* What is being asked:
Where a record holds a picture, leave the picture out; otherwise repeat every record exactly.

* Data listing:
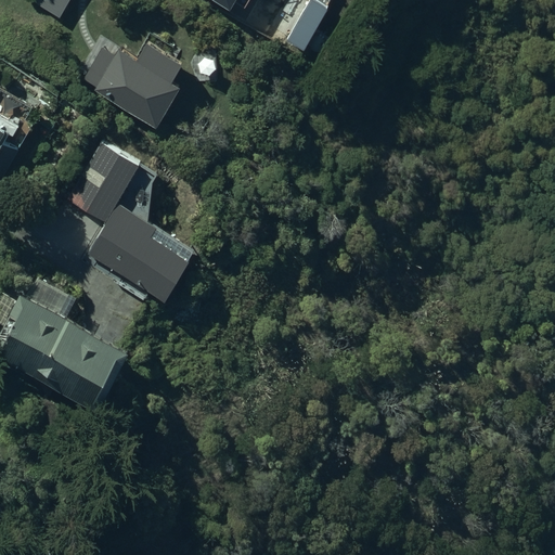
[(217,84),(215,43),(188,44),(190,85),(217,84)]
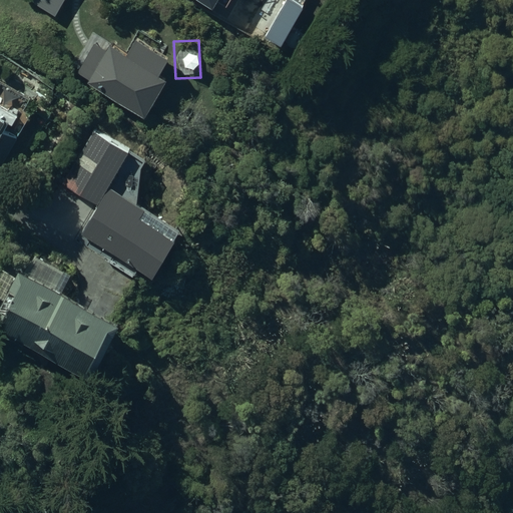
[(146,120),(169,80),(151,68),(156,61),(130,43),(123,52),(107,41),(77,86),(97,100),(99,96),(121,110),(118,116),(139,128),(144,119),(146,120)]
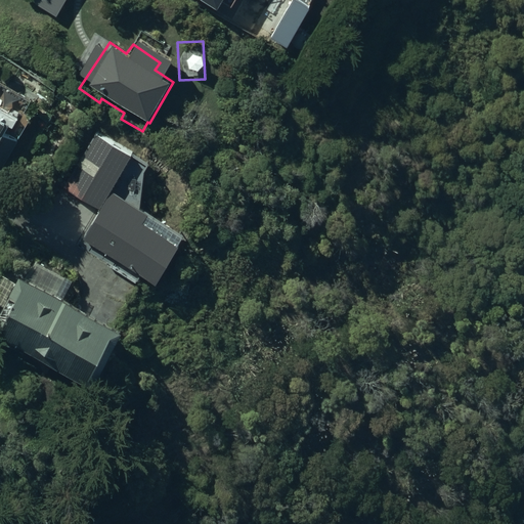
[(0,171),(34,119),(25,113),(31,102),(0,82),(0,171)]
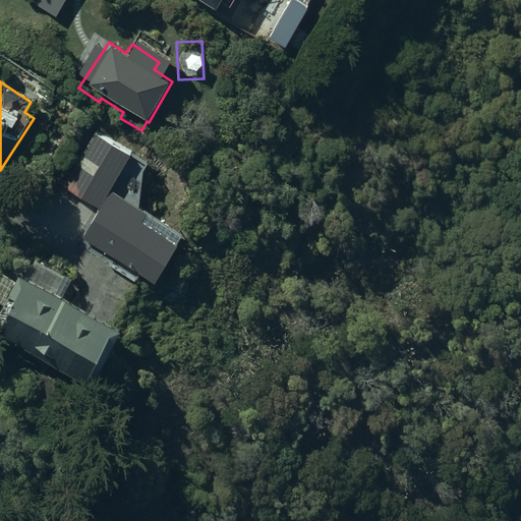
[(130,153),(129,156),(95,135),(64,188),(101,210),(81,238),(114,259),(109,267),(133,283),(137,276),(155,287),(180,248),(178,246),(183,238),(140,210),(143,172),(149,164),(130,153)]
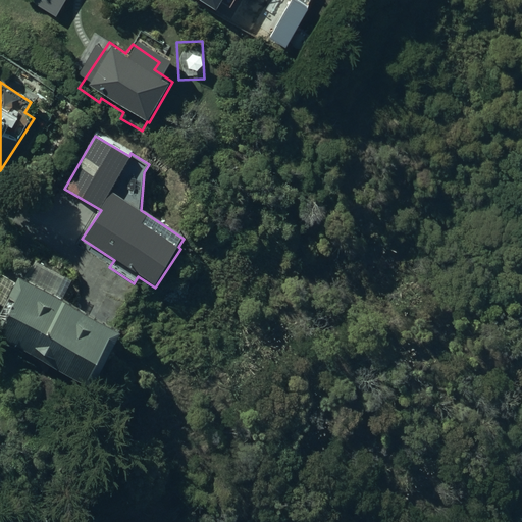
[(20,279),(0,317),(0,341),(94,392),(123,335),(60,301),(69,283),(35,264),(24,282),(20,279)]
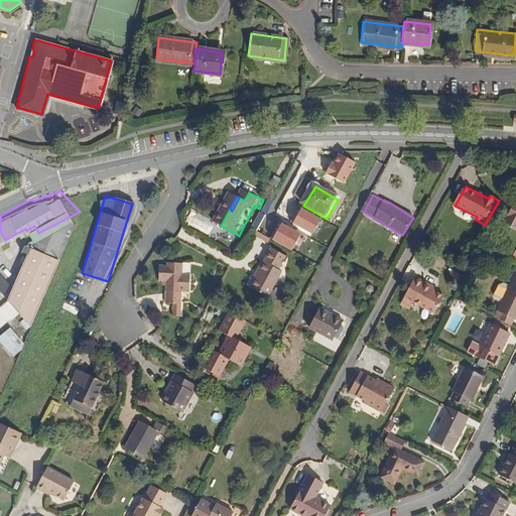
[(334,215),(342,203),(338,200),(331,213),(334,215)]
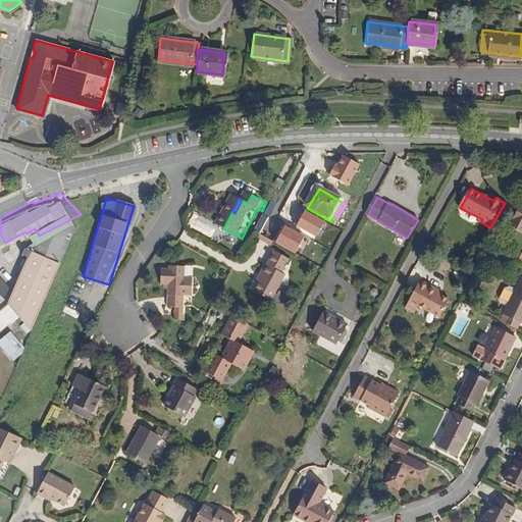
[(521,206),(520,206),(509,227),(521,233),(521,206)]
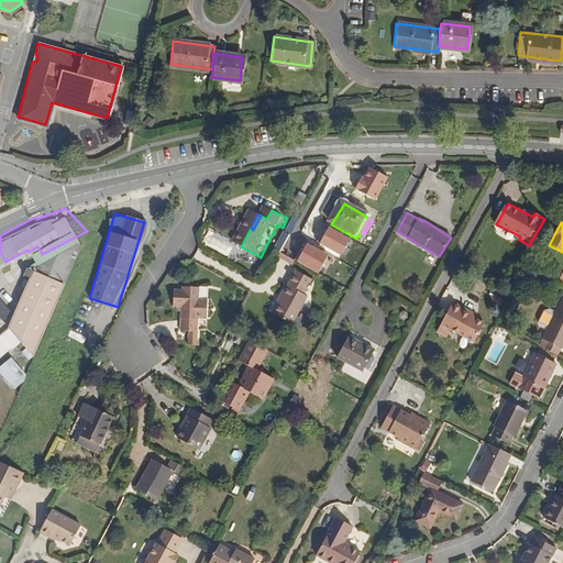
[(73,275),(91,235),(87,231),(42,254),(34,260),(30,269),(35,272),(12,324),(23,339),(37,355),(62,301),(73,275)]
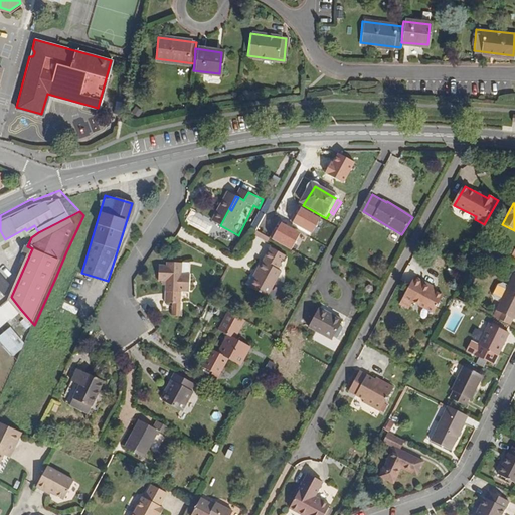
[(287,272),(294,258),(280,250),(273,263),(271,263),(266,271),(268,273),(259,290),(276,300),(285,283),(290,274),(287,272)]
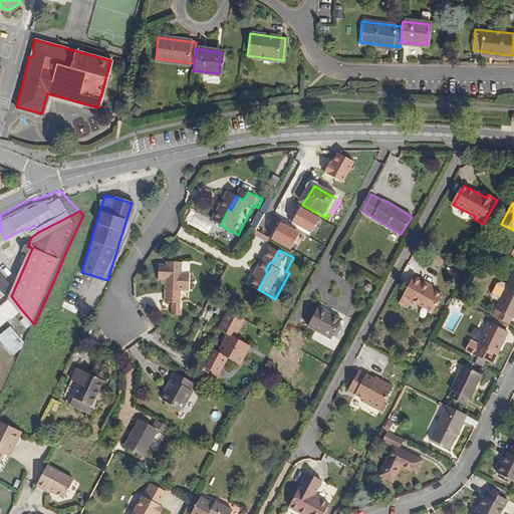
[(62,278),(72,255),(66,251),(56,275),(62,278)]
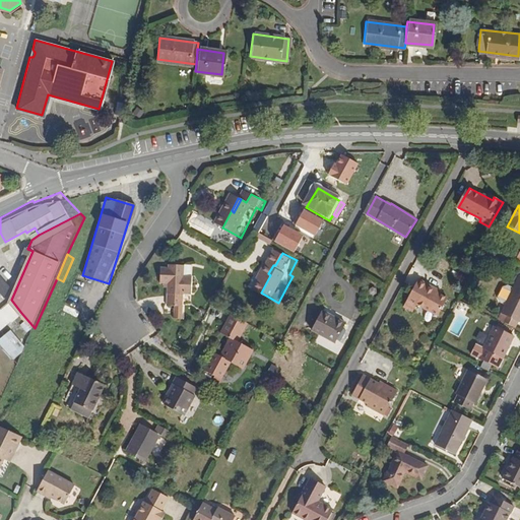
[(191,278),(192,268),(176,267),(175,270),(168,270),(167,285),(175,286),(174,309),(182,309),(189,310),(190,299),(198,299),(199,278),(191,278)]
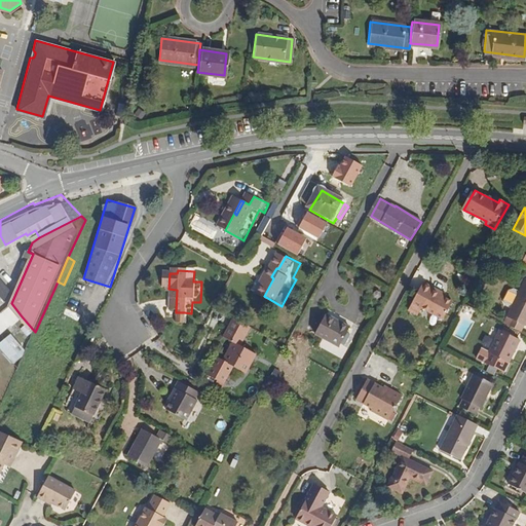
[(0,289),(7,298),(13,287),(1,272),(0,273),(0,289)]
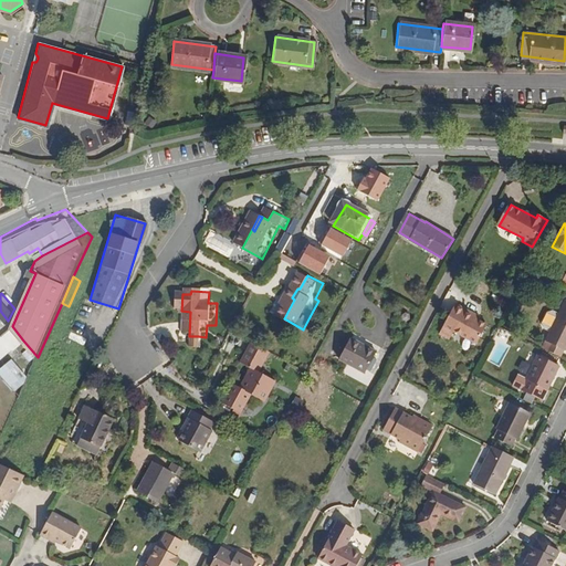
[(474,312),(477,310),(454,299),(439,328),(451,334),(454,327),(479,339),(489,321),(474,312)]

* Task result:
[(217,84),(215,43),(188,44),(190,85),(217,84)]
[(146,120),(169,80),(151,68),(156,61),(130,43),(123,52),(107,41),(77,86),(97,100),(99,96),(121,110),(118,116),(139,128),(144,119),(146,120)]
[(0,171),(34,119),(25,113),(31,102),(0,82),(0,171)]
[(130,153),(129,156),(95,135),(64,188),(101,210),(81,238),(114,259),(109,267),(133,283),(137,276),(155,287),(180,248),(178,246),(183,238),(140,210),(143,172),(149,164),(130,153)]
[(20,279),(0,317),(0,341),(94,392),(123,335),(60,301),(69,283),(35,264),(24,282),(20,279)]
[(334,215),(342,203),(338,200),(331,213),(334,215)]
[(521,206),(520,206),(509,227),(521,233),(521,206)]
[(73,275),(91,235),(87,231),(42,254),(34,260),(30,269),(35,272),(12,324),(23,339),(37,355),(62,301),(73,275)]
[(287,272),(294,258),(280,250),(273,263),(271,263),(266,271),(268,273),(259,290),(276,300),(285,283),(290,274),(287,272)]
[(62,278),(72,255),(66,251),(56,275),(62,278)]
[(191,278),(192,268),(176,267),(175,270),(168,270),(167,285),(175,286),(174,309),(182,309),(189,310),(190,299),(198,299),(199,278),(191,278)]
[(0,289),(7,298),(13,287),(1,272),(0,273),(0,289)]
[(474,312),(477,310),(454,299),(439,328),(451,334),(454,327),(479,339),(489,321),(474,312)]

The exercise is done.